[EXERCISE]
Your job is to set down the stretch of entries that opens with the line containing "second_place: [329, 406, 56, 128]" and closes with the line containing "second_place: [447, 279, 203, 33]". Keep both end lines, copy each exactly, and add nothing.

(Beginning of DATA)

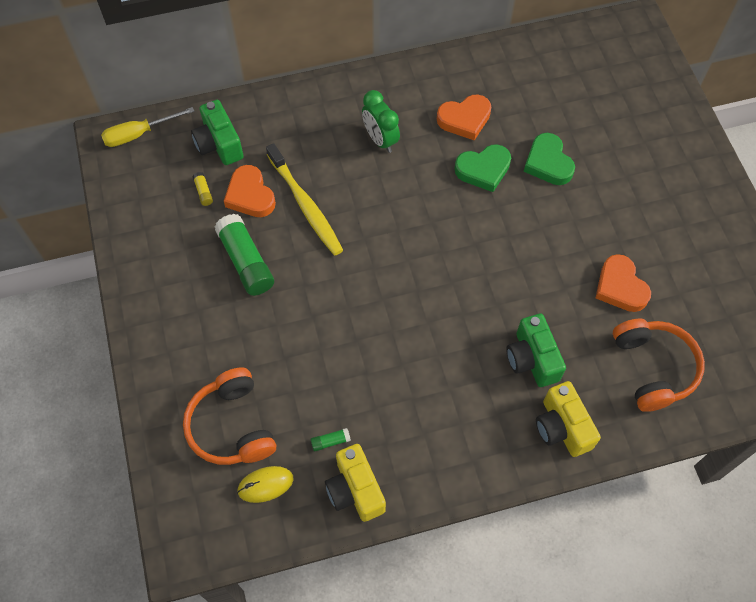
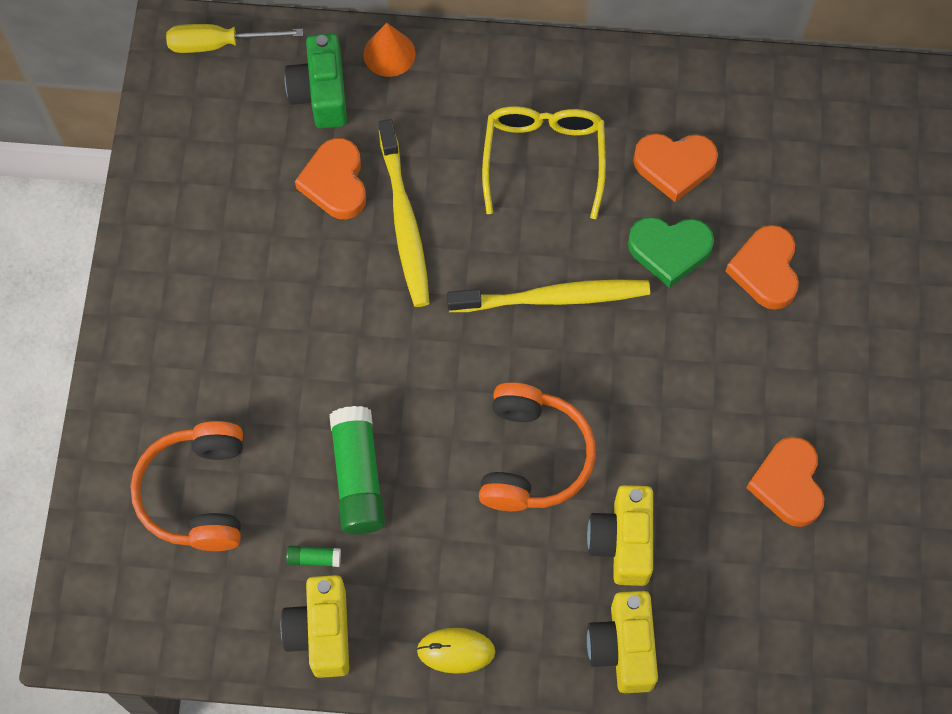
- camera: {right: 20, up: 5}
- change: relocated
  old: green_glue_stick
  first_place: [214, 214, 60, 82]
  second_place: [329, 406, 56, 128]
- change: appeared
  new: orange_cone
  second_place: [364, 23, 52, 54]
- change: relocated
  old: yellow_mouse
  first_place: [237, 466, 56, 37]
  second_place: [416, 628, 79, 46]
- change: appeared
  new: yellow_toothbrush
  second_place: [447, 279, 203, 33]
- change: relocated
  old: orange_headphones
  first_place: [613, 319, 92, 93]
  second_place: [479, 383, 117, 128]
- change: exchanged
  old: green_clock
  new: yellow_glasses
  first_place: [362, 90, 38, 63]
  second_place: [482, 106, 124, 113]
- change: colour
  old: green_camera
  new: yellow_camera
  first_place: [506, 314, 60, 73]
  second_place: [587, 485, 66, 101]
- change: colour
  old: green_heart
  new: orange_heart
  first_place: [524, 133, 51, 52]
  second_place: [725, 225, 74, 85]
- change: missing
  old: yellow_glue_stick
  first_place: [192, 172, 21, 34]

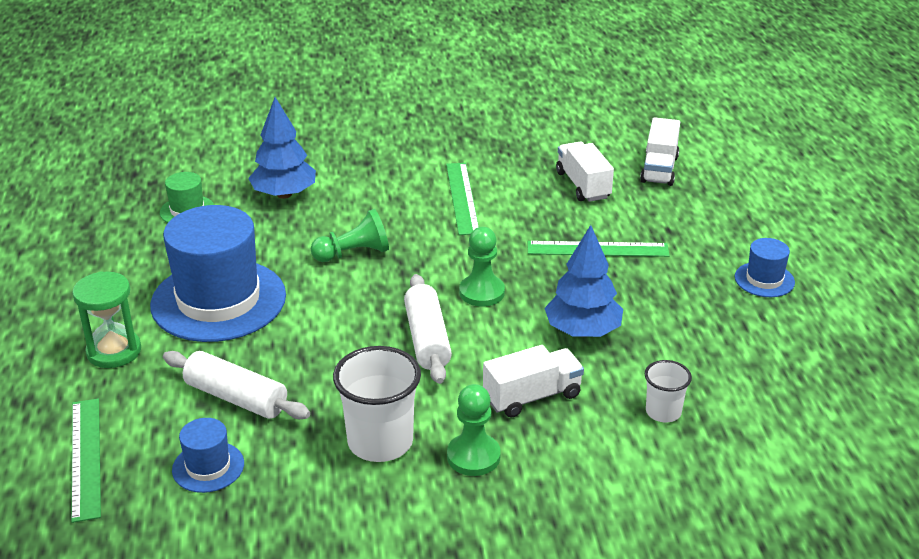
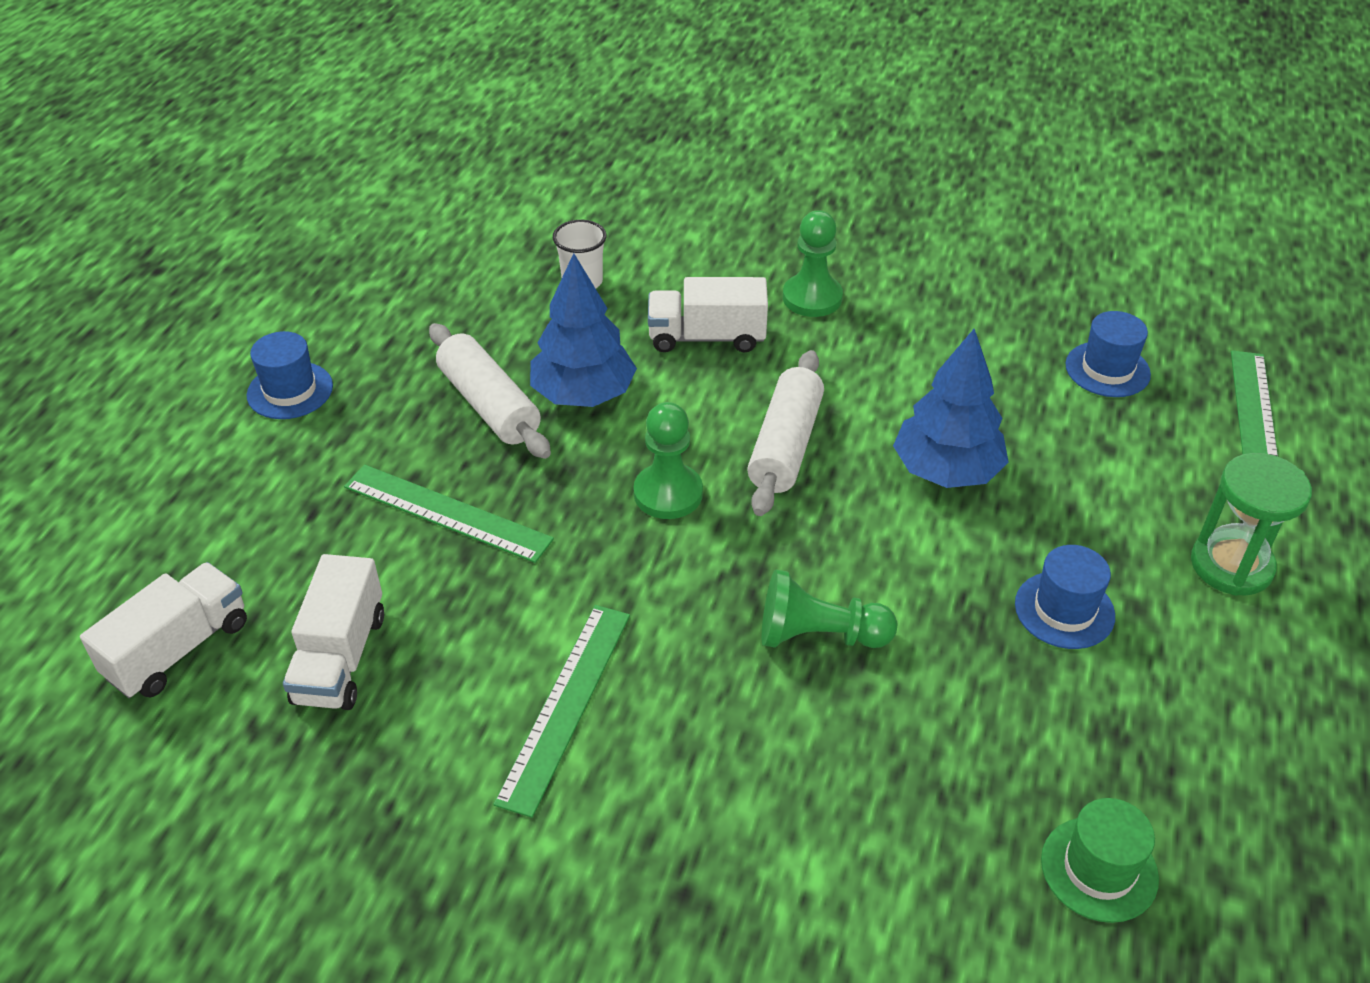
- camera: {right: -155, up: 10}
- change: relocated
  old: white_rolling_pin
  first_place: [163, 351, 147, 68]
  second_place: [429, 323, 122, 136]
- change: relocated
  old: blue_tree
  first_place: [248, 97, 68, 102]
  second_place: [893, 329, 116, 159]
- change: size
  old: blue_hat
  first_place: [150, 205, 136, 137]
  second_place: [1015, 545, 100, 104]
  factor: 0.45
- change: missing
  old: white_cup
  first_place: [333, 346, 88, 116]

(End of DATA)

[SOLVED EXERCISE]
  second_place: [329, 406, 56, 128]
- change: appeared
  new: orange_cone
  second_place: [364, 23, 52, 54]
- change: relocated
  old: yellow_mouse
  first_place: [237, 466, 56, 37]
  second_place: [416, 628, 79, 46]
- change: appeared
  new: yellow_toothbrush
  second_place: [447, 279, 203, 33]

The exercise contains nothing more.